## DATA EXTRACTS:

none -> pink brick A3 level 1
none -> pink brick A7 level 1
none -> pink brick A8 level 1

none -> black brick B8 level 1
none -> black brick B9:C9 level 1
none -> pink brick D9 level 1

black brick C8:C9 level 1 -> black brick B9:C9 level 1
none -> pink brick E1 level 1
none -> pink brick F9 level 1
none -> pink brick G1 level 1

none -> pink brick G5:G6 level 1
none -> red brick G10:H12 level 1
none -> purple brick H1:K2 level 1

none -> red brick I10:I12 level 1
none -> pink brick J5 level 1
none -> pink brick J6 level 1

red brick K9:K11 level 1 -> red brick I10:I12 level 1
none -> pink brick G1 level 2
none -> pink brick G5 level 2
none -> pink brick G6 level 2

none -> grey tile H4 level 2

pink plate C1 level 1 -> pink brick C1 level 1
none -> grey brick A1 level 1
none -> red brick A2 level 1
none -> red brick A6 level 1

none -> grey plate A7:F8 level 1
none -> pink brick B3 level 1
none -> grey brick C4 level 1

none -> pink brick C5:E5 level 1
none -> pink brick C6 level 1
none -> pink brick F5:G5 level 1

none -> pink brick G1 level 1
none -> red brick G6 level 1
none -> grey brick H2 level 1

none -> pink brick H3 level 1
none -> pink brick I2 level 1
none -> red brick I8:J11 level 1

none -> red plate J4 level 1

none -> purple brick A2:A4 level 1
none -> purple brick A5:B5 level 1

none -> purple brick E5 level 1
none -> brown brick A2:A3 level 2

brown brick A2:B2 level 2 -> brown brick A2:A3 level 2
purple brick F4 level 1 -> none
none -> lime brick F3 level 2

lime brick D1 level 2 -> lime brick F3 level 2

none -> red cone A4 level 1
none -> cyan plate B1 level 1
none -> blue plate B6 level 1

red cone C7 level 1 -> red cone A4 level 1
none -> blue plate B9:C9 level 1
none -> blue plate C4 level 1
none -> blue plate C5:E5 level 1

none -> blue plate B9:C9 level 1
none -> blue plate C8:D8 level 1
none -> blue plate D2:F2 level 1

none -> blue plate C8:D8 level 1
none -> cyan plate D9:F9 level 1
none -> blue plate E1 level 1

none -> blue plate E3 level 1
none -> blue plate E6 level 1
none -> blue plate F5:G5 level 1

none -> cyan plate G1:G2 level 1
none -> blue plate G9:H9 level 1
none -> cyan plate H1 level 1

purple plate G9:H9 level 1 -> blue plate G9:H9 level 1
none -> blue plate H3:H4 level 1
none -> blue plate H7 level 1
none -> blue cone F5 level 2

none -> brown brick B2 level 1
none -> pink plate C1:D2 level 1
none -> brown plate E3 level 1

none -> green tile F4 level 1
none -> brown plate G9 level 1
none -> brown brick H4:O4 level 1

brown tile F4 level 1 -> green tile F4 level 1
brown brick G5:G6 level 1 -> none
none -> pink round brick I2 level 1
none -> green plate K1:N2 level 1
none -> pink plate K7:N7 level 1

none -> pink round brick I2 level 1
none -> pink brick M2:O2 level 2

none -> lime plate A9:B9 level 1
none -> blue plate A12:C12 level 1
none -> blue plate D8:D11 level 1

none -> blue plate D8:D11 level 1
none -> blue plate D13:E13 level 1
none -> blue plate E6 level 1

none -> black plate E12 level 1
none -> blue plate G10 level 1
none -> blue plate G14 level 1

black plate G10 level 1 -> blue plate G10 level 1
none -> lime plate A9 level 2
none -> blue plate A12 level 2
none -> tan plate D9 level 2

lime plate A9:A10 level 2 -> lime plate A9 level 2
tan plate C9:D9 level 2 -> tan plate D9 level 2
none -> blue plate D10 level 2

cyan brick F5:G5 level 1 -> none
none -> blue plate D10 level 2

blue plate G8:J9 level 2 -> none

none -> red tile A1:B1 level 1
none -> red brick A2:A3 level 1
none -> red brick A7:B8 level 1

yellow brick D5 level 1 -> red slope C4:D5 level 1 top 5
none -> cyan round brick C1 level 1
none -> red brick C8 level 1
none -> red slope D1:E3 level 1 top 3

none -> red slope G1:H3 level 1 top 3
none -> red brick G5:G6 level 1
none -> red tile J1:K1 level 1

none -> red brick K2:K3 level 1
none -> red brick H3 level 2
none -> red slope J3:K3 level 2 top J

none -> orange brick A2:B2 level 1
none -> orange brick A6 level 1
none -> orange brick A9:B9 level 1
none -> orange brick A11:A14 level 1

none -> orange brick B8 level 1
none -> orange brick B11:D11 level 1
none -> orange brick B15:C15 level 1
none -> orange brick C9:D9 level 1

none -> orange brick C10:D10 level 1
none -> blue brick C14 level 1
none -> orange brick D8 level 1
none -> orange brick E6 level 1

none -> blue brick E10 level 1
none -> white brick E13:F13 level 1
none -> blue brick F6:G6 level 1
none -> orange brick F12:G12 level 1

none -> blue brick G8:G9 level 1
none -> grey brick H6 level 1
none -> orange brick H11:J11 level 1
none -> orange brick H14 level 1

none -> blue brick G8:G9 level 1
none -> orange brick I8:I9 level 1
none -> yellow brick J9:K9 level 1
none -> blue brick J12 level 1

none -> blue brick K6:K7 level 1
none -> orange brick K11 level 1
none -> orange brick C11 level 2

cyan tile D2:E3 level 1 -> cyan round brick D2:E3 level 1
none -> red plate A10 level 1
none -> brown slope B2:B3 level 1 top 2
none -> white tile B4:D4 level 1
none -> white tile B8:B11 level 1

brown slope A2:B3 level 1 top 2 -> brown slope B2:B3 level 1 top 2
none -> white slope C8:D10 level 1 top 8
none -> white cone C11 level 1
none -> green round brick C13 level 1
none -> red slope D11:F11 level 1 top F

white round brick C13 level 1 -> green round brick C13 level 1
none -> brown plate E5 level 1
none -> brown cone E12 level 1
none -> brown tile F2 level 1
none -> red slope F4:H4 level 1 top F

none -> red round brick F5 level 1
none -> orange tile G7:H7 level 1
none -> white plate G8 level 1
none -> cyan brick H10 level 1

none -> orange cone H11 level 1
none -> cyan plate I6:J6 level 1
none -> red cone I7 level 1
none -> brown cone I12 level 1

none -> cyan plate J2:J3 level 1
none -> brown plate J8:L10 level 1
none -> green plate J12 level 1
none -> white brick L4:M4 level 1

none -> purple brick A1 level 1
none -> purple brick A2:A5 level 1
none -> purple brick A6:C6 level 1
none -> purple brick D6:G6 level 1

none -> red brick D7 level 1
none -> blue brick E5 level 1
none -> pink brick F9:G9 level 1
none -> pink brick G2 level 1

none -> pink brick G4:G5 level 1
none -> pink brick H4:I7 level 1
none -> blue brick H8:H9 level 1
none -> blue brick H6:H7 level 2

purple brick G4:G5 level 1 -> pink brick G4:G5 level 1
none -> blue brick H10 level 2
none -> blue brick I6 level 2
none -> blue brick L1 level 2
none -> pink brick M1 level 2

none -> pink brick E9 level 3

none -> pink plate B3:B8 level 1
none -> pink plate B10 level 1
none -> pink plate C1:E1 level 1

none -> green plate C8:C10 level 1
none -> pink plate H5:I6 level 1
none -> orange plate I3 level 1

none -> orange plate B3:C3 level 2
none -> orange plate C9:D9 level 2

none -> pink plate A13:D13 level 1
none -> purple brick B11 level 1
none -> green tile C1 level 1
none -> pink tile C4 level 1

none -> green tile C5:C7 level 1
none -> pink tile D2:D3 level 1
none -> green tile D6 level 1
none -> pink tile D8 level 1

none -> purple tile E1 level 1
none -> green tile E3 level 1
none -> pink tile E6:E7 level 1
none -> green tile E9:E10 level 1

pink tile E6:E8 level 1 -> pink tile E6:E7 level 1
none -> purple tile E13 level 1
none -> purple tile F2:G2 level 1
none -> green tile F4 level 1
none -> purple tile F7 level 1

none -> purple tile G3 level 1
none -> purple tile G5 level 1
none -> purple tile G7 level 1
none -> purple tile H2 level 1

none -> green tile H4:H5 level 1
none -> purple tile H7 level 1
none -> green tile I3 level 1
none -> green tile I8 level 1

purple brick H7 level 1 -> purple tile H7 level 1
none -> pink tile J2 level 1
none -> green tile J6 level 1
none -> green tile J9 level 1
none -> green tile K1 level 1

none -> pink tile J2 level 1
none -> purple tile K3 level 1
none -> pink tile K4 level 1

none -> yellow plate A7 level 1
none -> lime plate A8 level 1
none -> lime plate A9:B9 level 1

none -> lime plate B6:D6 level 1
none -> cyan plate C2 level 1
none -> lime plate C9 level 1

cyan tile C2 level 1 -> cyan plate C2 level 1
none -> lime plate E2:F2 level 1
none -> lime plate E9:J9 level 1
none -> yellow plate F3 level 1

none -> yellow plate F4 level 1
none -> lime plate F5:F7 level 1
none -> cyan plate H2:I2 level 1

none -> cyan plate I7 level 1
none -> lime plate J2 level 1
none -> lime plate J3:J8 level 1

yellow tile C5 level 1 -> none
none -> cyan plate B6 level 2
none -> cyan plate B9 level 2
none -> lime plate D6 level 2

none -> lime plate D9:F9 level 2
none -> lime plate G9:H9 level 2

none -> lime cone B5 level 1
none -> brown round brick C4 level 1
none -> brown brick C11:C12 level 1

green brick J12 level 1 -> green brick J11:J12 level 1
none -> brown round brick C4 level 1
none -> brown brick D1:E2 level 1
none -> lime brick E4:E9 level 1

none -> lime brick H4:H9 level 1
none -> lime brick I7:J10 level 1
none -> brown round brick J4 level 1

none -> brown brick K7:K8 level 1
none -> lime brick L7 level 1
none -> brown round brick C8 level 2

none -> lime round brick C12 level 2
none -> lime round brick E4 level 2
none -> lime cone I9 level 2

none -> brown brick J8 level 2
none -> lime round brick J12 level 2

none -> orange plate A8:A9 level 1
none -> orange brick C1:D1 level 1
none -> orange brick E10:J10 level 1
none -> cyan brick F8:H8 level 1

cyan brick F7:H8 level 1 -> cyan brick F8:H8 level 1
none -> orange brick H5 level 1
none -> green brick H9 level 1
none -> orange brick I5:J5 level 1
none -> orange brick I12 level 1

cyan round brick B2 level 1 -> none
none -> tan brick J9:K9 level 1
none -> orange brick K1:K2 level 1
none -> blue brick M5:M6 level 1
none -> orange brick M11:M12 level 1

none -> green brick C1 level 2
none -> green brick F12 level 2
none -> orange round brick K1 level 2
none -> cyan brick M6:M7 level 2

## WORK REQUIRED:
Write the opening line of the data above and every line after it, exactly, stopping once you have written the line with "none -> pink brick F5:G5 level 1".

## TASK OUTPUT:
none -> pink brick A3 level 1
none -> pink brick A7 level 1
none -> pink brick A8 level 1

none -> black brick B8 level 1
none -> black brick B9:C9 level 1
none -> pink brick D9 level 1

black brick C8:C9 level 1 -> black brick B9:C9 level 1
none -> pink brick E1 level 1
none -> pink brick F9 level 1
none -> pink brick G1 level 1

none -> pink brick G5:G6 level 1
none -> red brick G10:H12 level 1
none -> purple brick H1:K2 level 1

none -> red brick I10:I12 level 1
none -> pink brick J5 level 1
none -> pink brick J6 level 1

red brick K9:K11 level 1 -> red brick I10:I12 level 1
none -> pink brick G1 level 2
none -> pink brick G5 level 2
none -> pink brick G6 level 2

none -> grey tile H4 level 2

pink plate C1 level 1 -> pink brick C1 level 1
none -> grey brick A1 level 1
none -> red brick A2 level 1
none -> red brick A6 level 1

none -> grey plate A7:F8 level 1
none -> pink brick B3 level 1
none -> grey brick C4 level 1

none -> pink brick C5:E5 level 1
none -> pink brick C6 level 1
none -> pink brick F5:G5 level 1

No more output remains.